● To do
With the pictures omitted, print exactly the lines below, from the one containing "yellow plate I4:J4 level 1 -> none" through the one containing "none -> green slope B3:C3 level 2 top B", and nothing else.

START Data extract

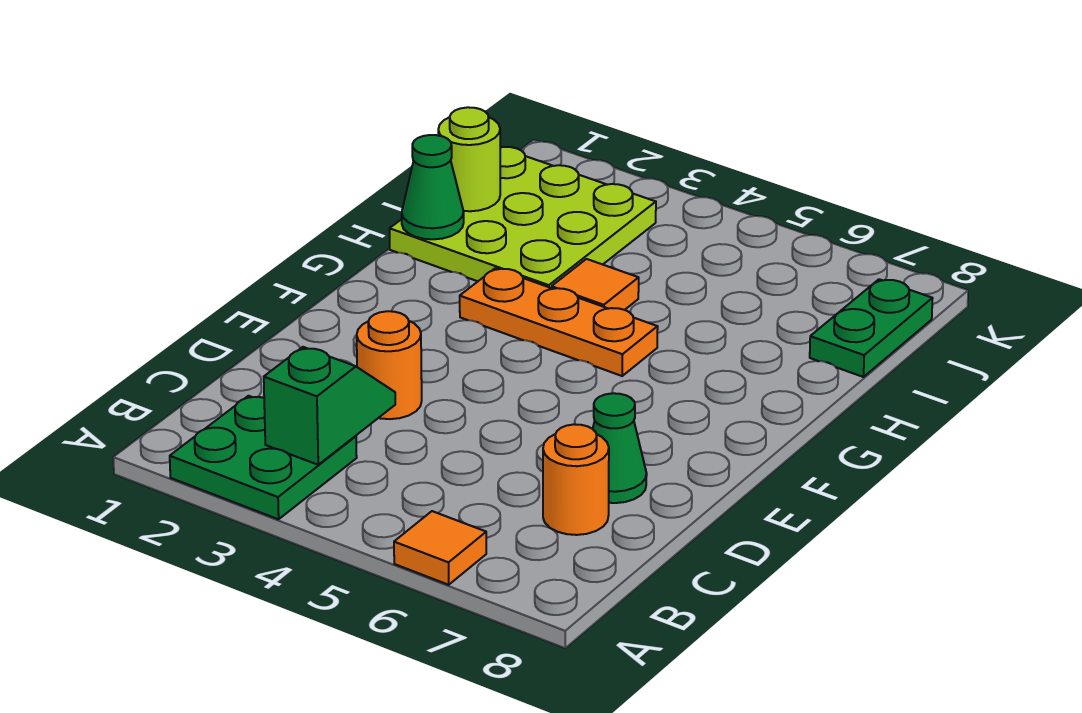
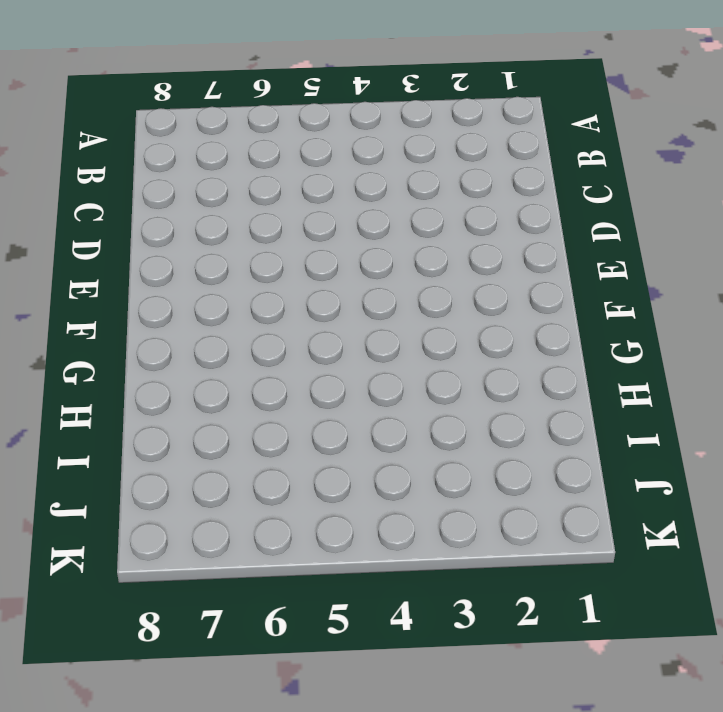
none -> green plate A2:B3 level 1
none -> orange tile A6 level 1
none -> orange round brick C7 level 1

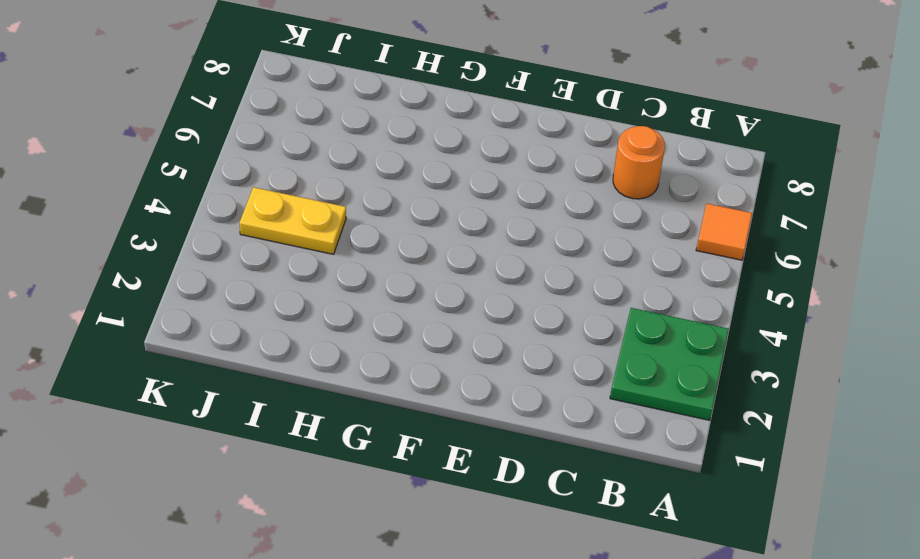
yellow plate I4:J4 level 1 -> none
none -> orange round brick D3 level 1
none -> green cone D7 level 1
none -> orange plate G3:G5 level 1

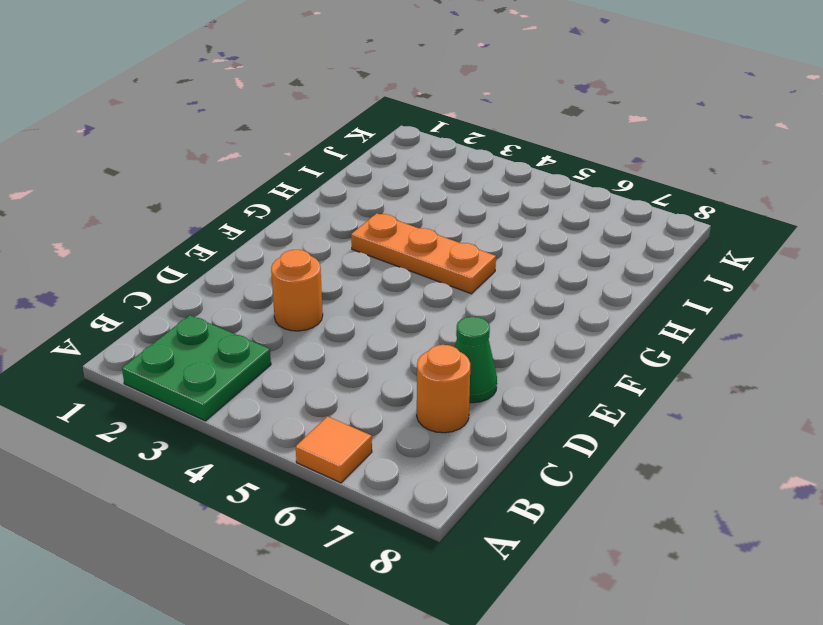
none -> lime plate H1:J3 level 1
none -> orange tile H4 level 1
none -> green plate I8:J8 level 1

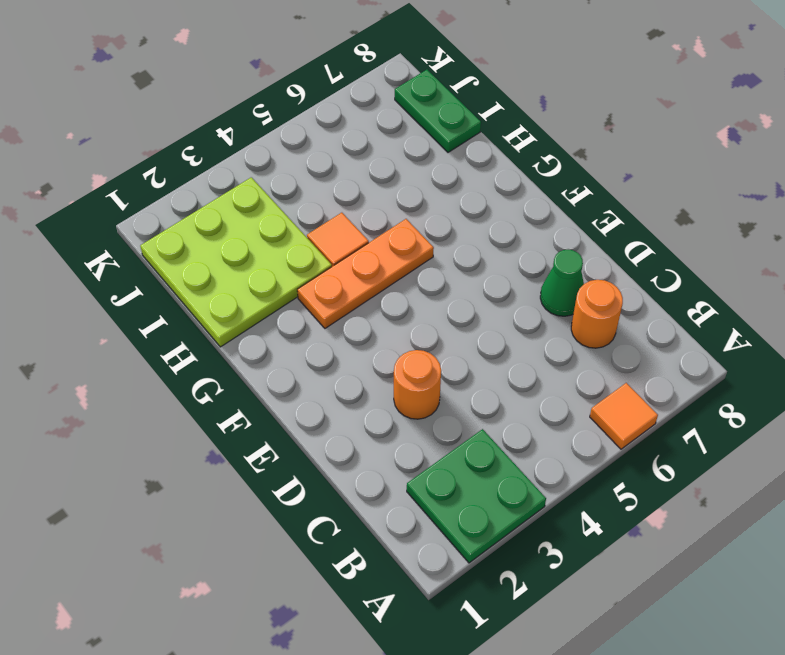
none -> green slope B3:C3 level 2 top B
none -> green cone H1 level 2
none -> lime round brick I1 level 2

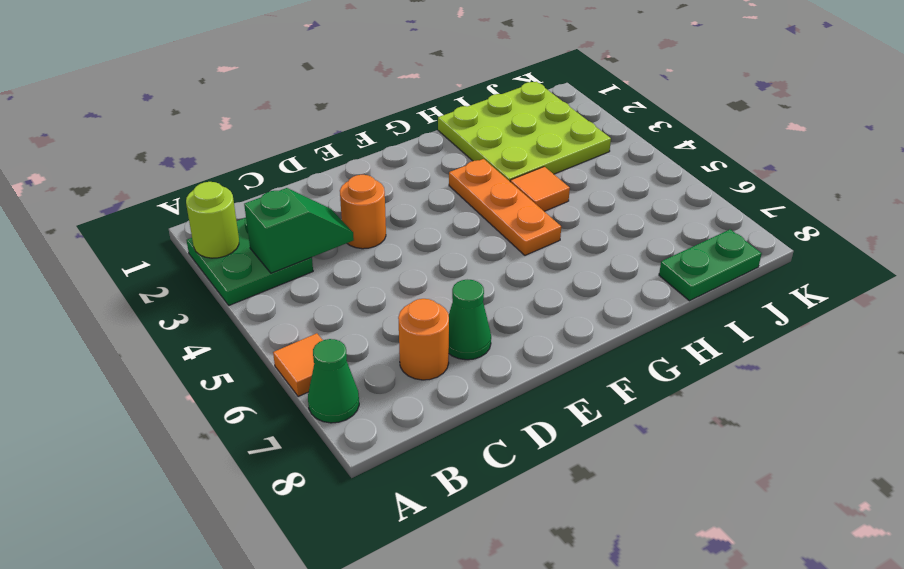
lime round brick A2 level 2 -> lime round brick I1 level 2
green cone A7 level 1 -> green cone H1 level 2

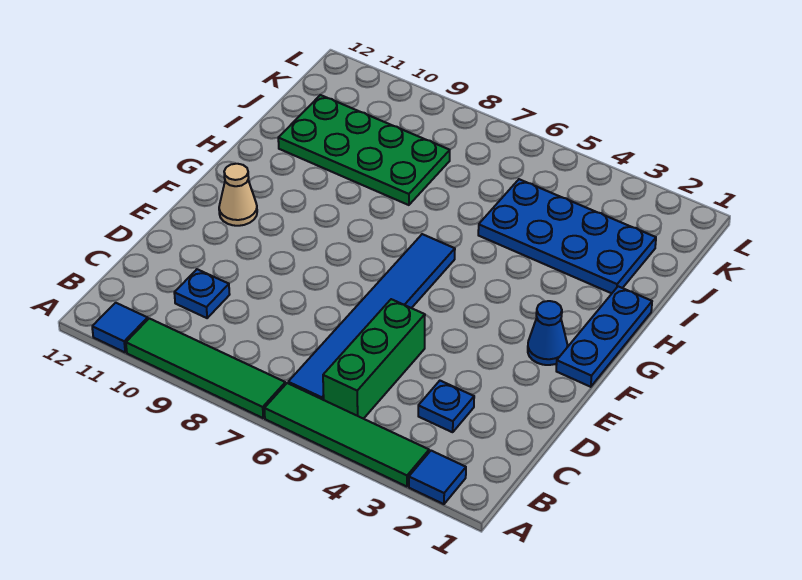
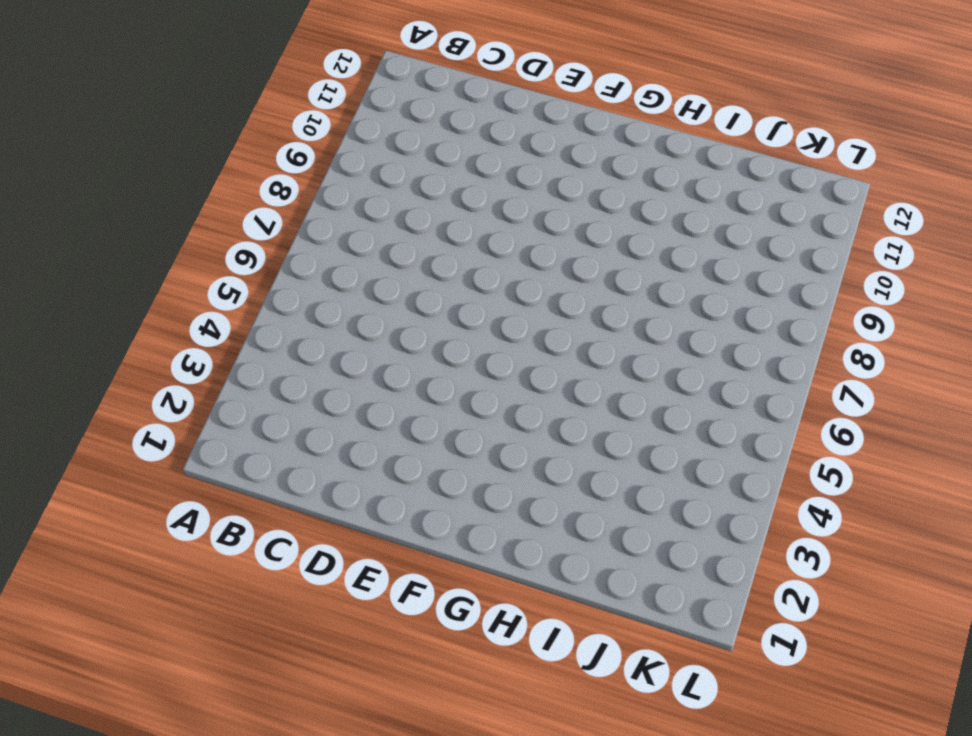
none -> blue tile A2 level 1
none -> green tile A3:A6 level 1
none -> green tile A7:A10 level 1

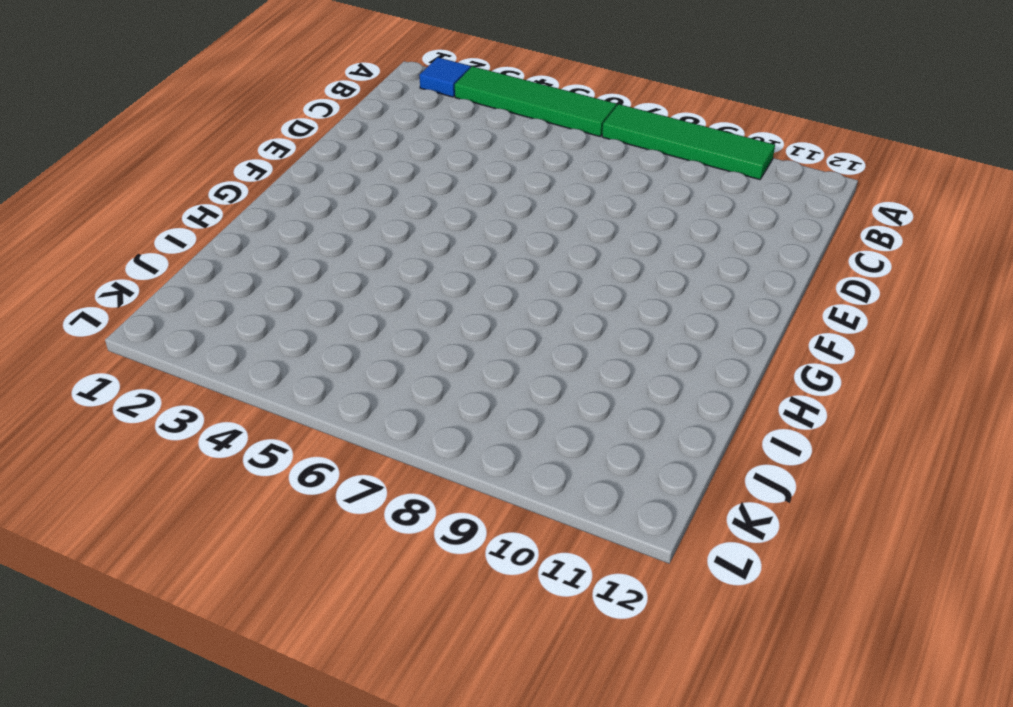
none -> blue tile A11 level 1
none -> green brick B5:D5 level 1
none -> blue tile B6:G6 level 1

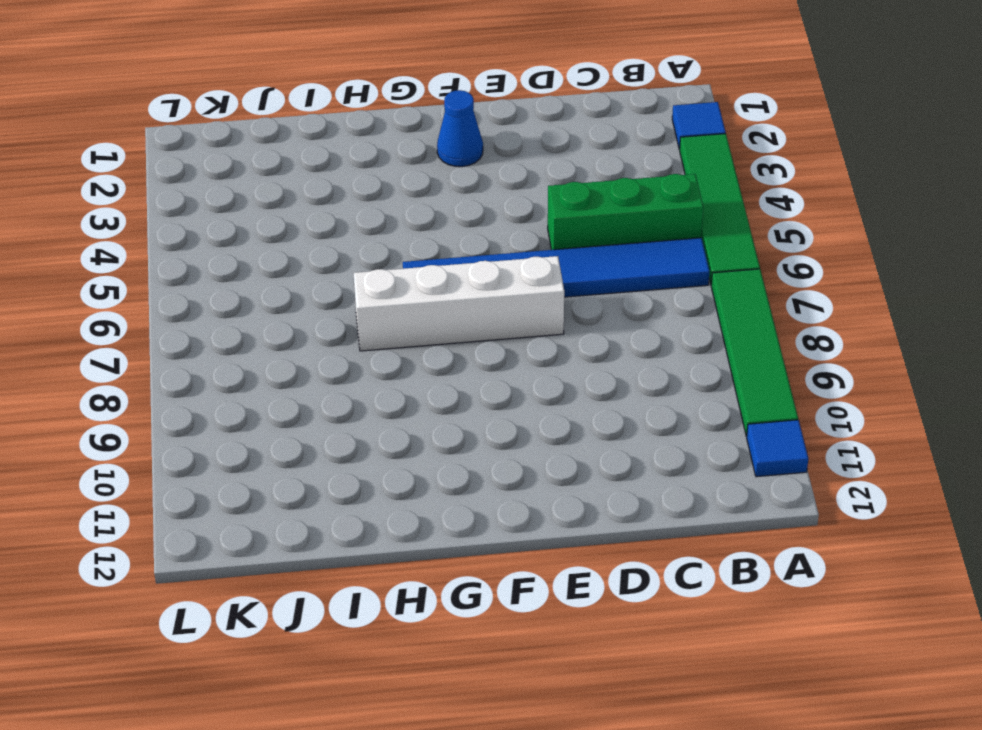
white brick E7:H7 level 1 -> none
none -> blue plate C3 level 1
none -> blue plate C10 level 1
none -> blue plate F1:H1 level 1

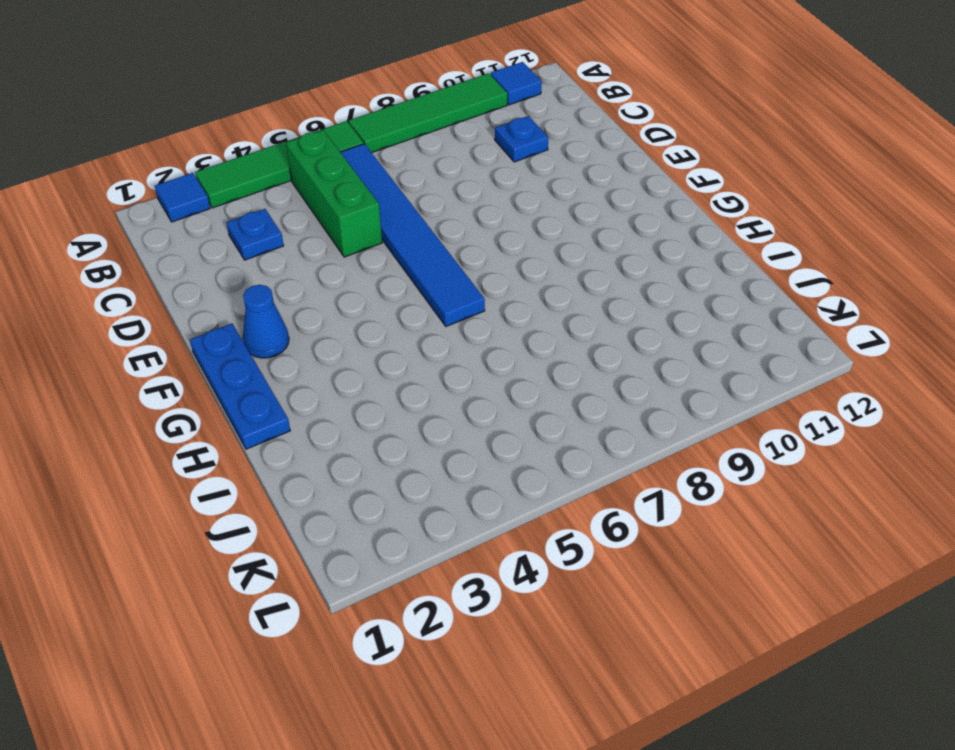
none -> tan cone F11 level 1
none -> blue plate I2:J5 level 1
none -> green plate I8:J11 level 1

END Data extract

● Answer section
yellow plate I4:J4 level 1 -> none
none -> orange round brick D3 level 1
none -> green cone D7 level 1
none -> orange plate G3:G5 level 1

none -> lime plate H1:J3 level 1
none -> orange tile H4 level 1
none -> green plate I8:J8 level 1

none -> green slope B3:C3 level 2 top B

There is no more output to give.